When you reach the line containing "R3: 8.2k (GND, N8) -> none", begin copying, and keep copying each line exactly until the listing ends.

%%

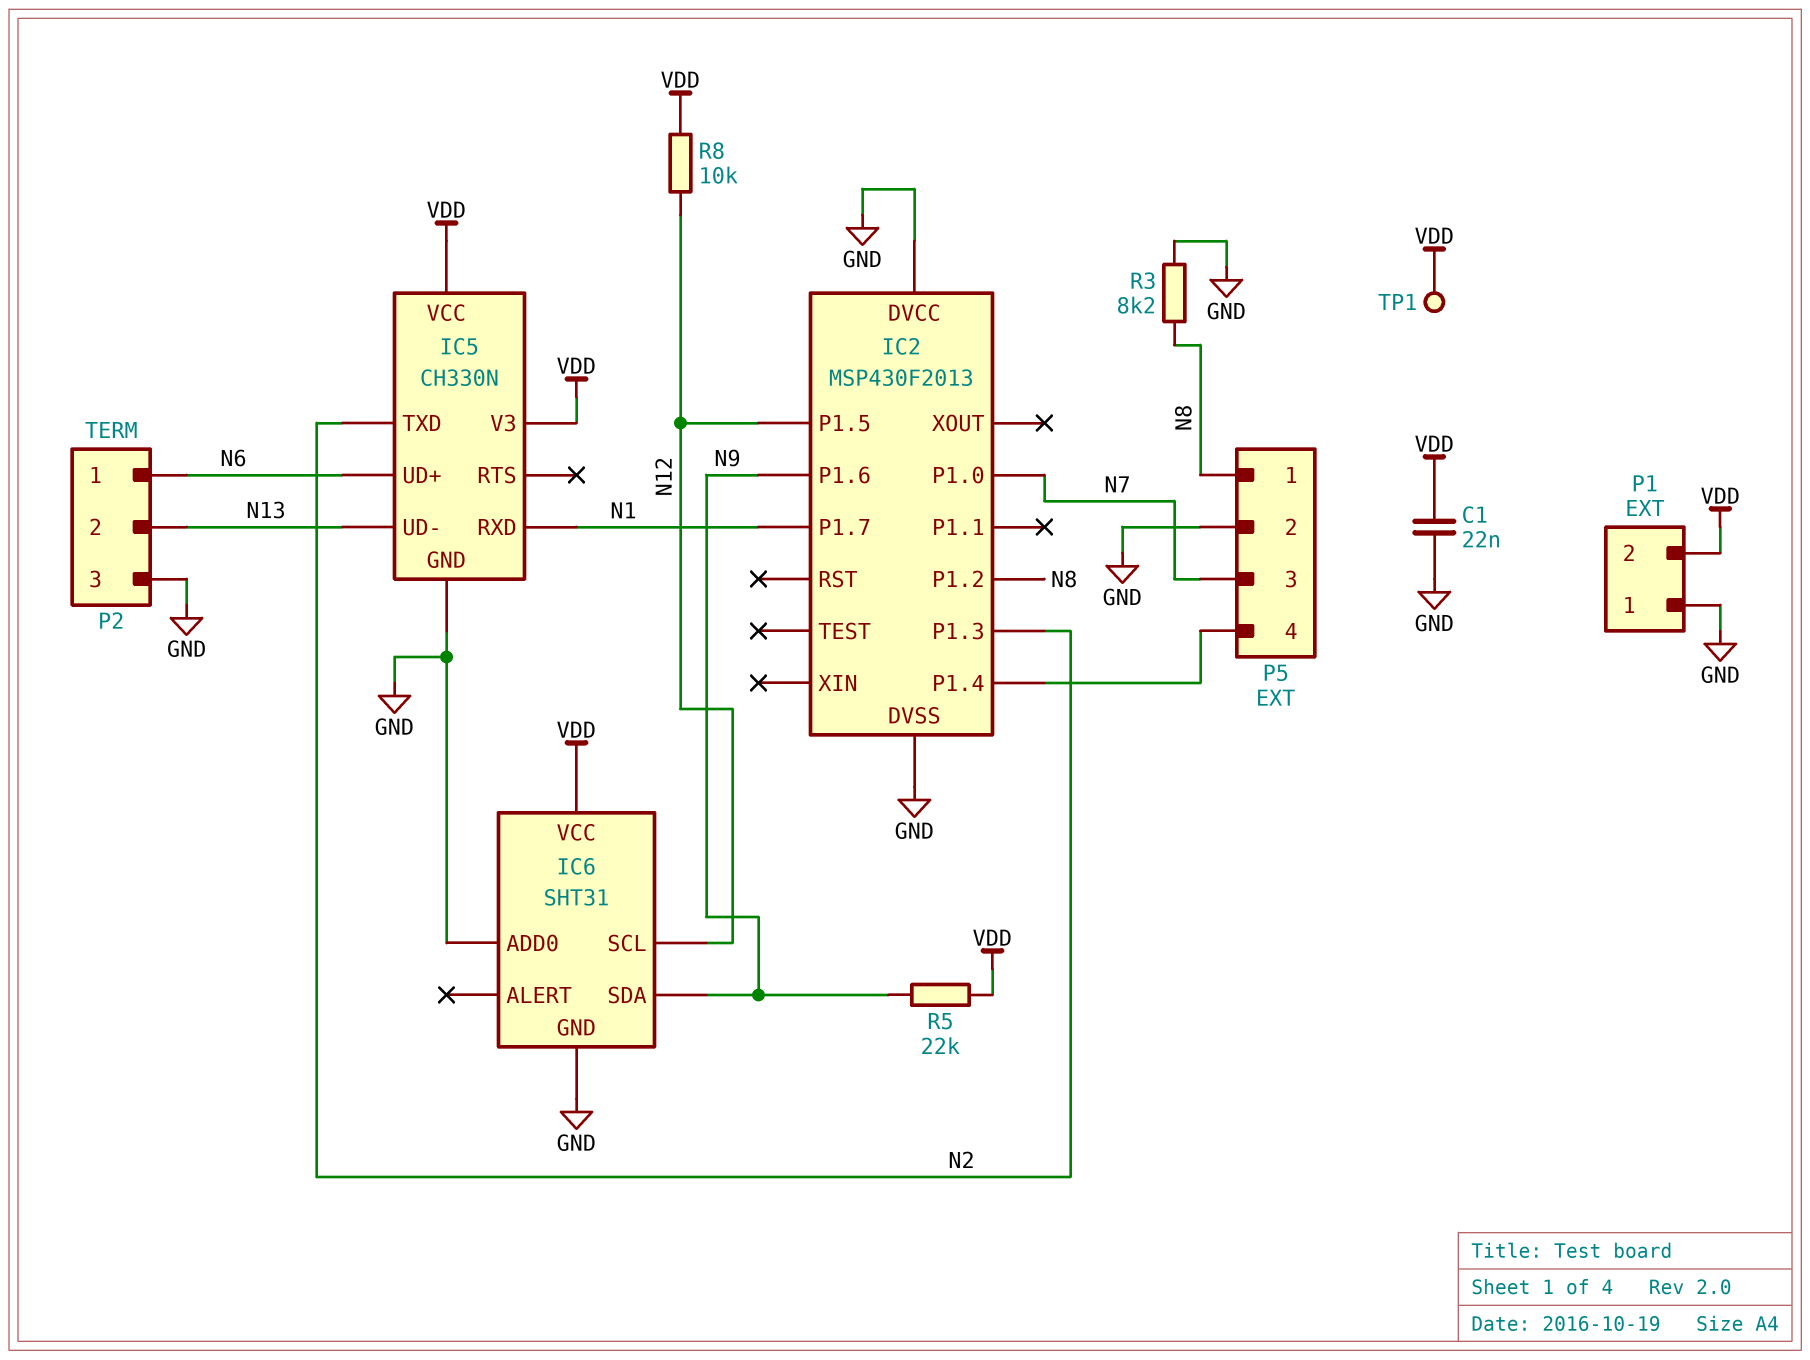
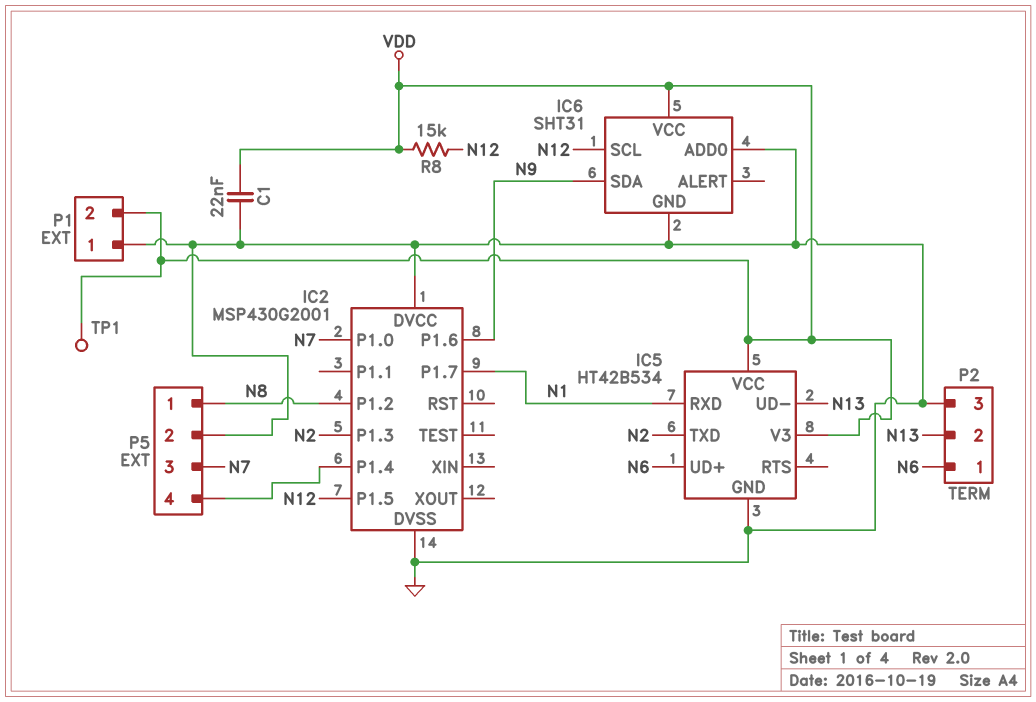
IC2: MSP430F2013 -> MSP430G2001
IC5: CH330N -> HT42B534
R3: 8.2k (GND, N8) -> none
R5: 22k (N9, VDD) -> none
R8: 10k (N12, VDD) -> 15k (N12, VDD)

%%

> Worked solution:
R3: 8.2k (GND, N8) -> none
R5: 22k (N9, VDD) -> none
R8: 10k (N12, VDD) -> 15k (N12, VDD)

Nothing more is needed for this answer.